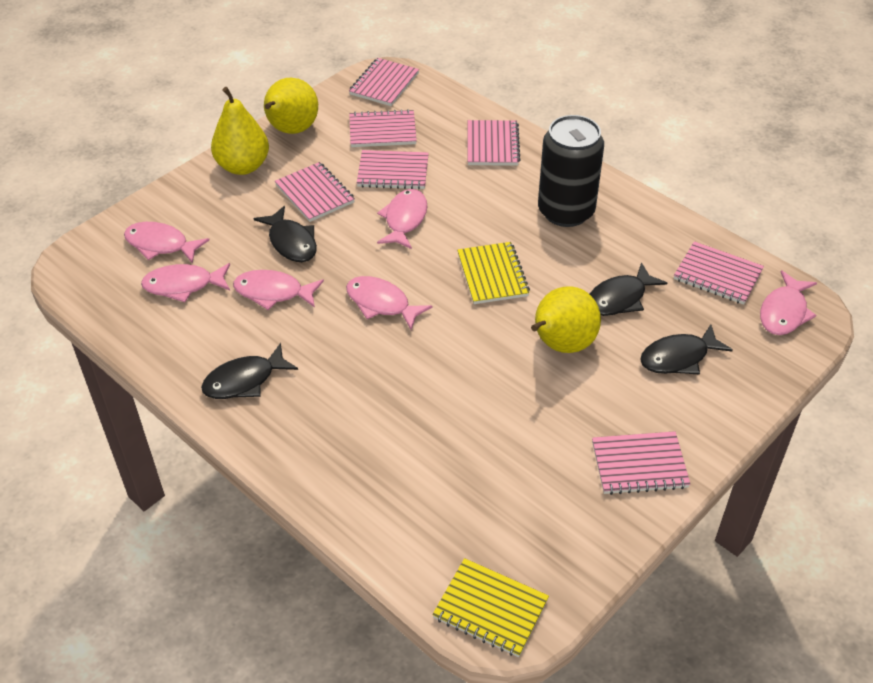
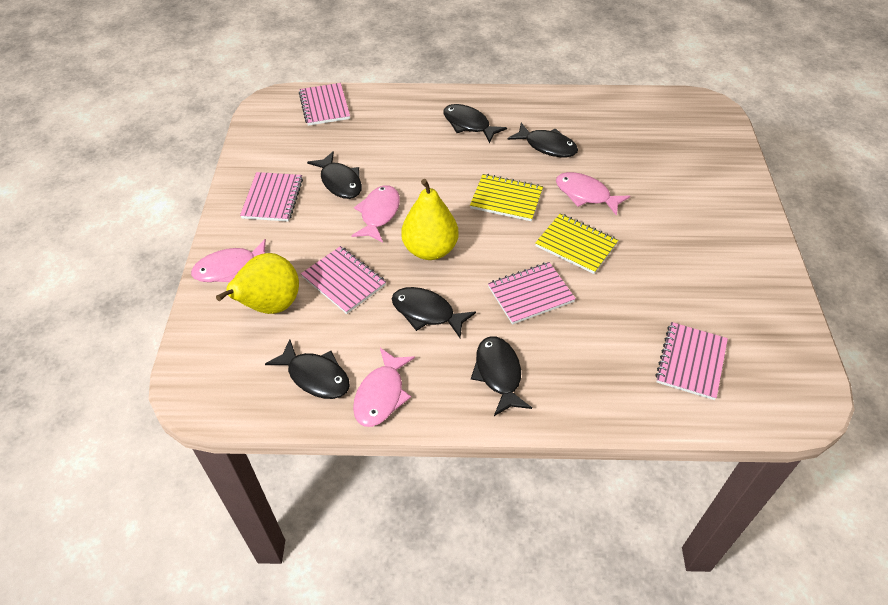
black can: 1 -> 0
black fish: 4 -> 6
pink fish: 6 -> 4
pink notebook: 7 -> 5
yellow pear: 3 -> 2

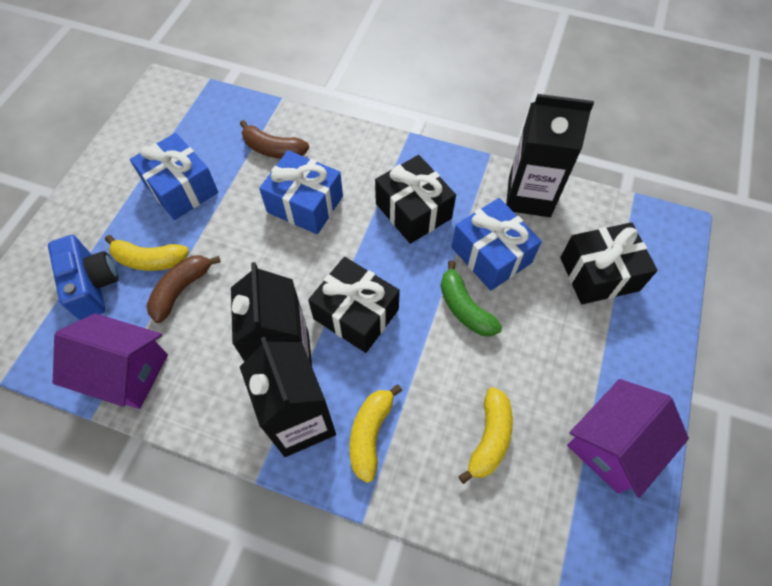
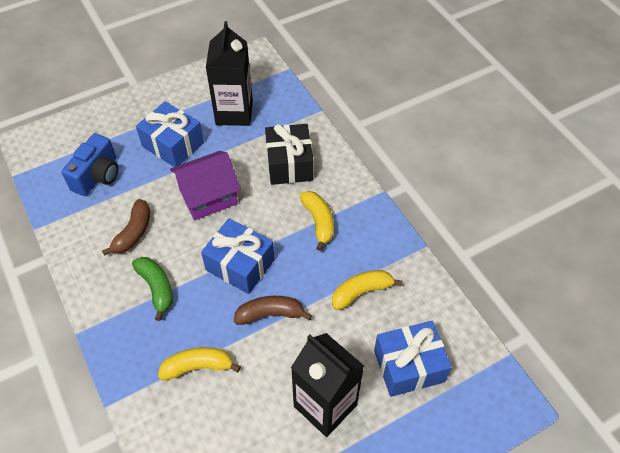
black carton: 3 -> 2
black gift: 3 -> 1
purple house: 2 -> 1

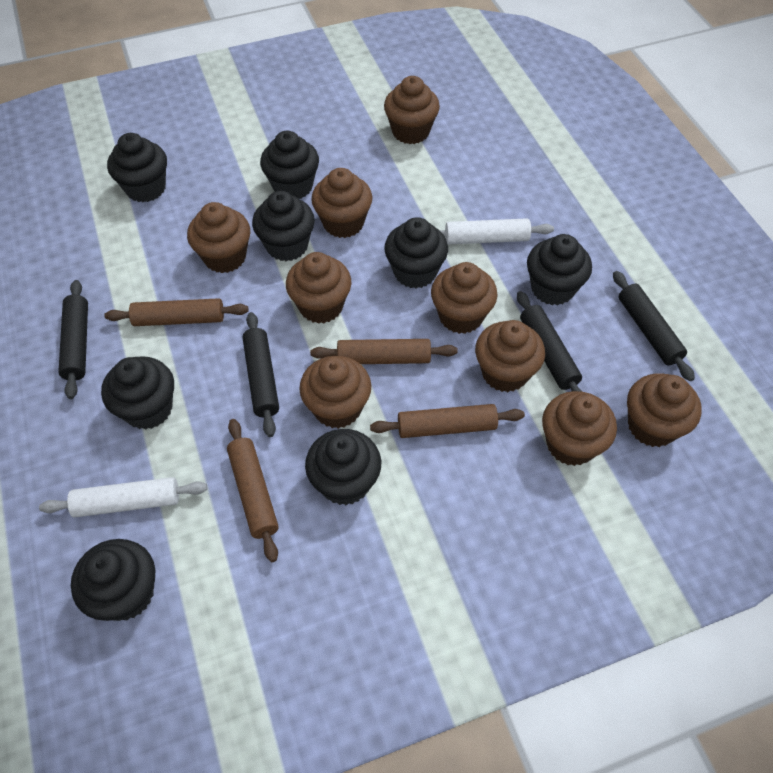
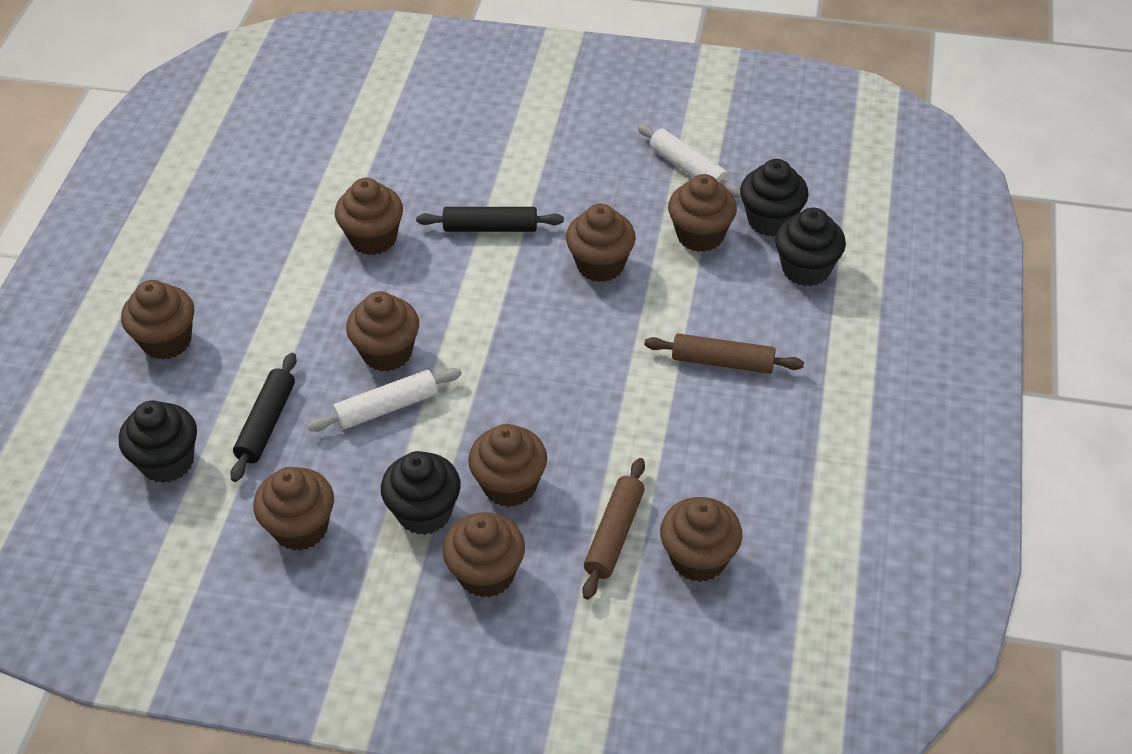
black cupcake: 8 -> 4
black rolling pin: 4 -> 2
brown rolling pin: 4 -> 2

· · · · ·

> _ACTION ITEM_
From the first line above to the last, reproduce the records exactly but without the pictures.

> _ANSWER TO THE PROBLEM_
black can: 1 -> 0
black fish: 4 -> 6
pink fish: 6 -> 4
pink notebook: 7 -> 5
yellow pear: 3 -> 2

black carton: 3 -> 2
black gift: 3 -> 1
purple house: 2 -> 1

black cupcake: 8 -> 4
black rolling pin: 4 -> 2
brown rolling pin: 4 -> 2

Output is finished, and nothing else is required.